◆ Material provided
%%

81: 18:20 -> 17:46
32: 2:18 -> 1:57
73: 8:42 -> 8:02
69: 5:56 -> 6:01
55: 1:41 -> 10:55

%%

Please convert the lines above into a Markdown table with a "Row" column holding the row number and a "Line" column holding the line, and omit any blank lines.

◆ Solution for this task
| Row | Line |
|---|---|
| 1 | 81: 18:20 -> 17:46 |
| 2 | 32: 2:18 -> 1:57 |
| 3 | 73: 8:42 -> 8:02 |
| 4 | 69: 5:56 -> 6:01 |
| 5 | 55: 1:41 -> 10:55 |